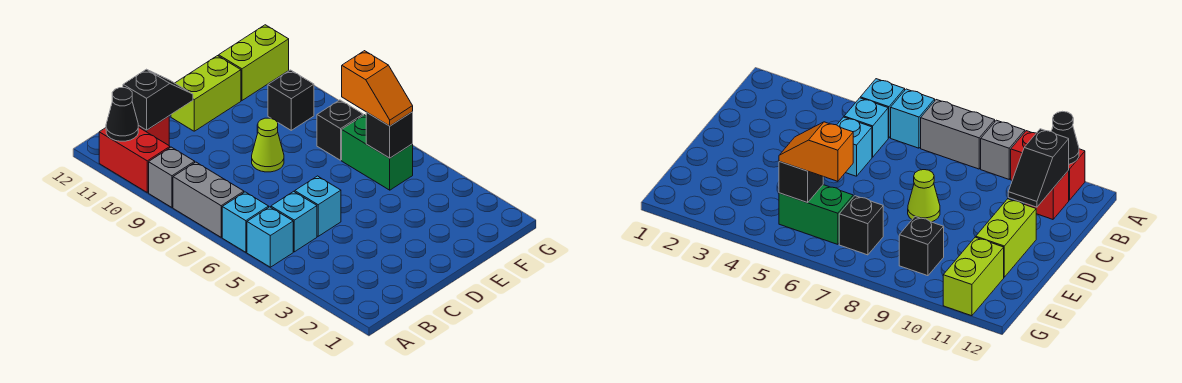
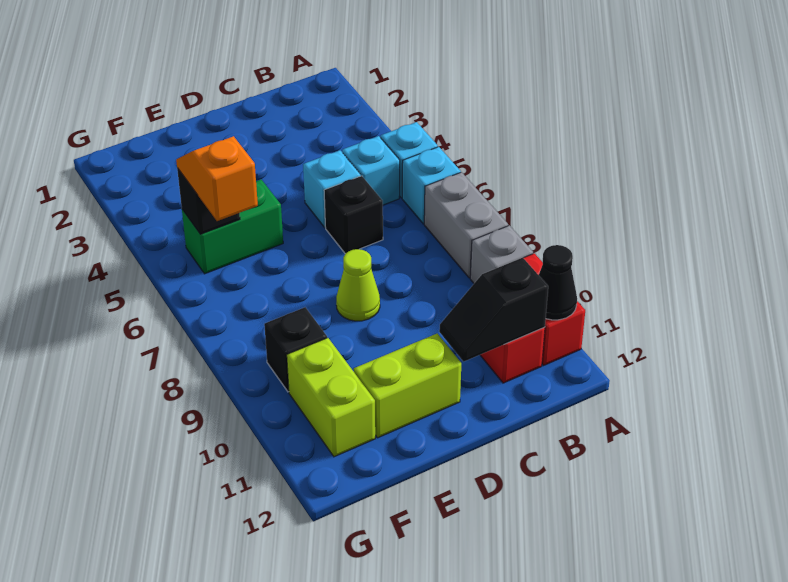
green brick F5:F6 level 1 -> green brick E5:F5 level 1
black brick F7 level 1 -> black brick C6 level 1
lime brick F11:G11 level 1 -> lime brick F10:F11 level 1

══════════════════════════════

THE PROBLEM:
Copy the data precisely. Skip every picture.

SOLUTION FOR THIS TASK:
green brick F5:F6 level 1 -> green brick E5:F5 level 1
black brick F7 level 1 -> black brick C6 level 1
lime brick F11:G11 level 1 -> lime brick F10:F11 level 1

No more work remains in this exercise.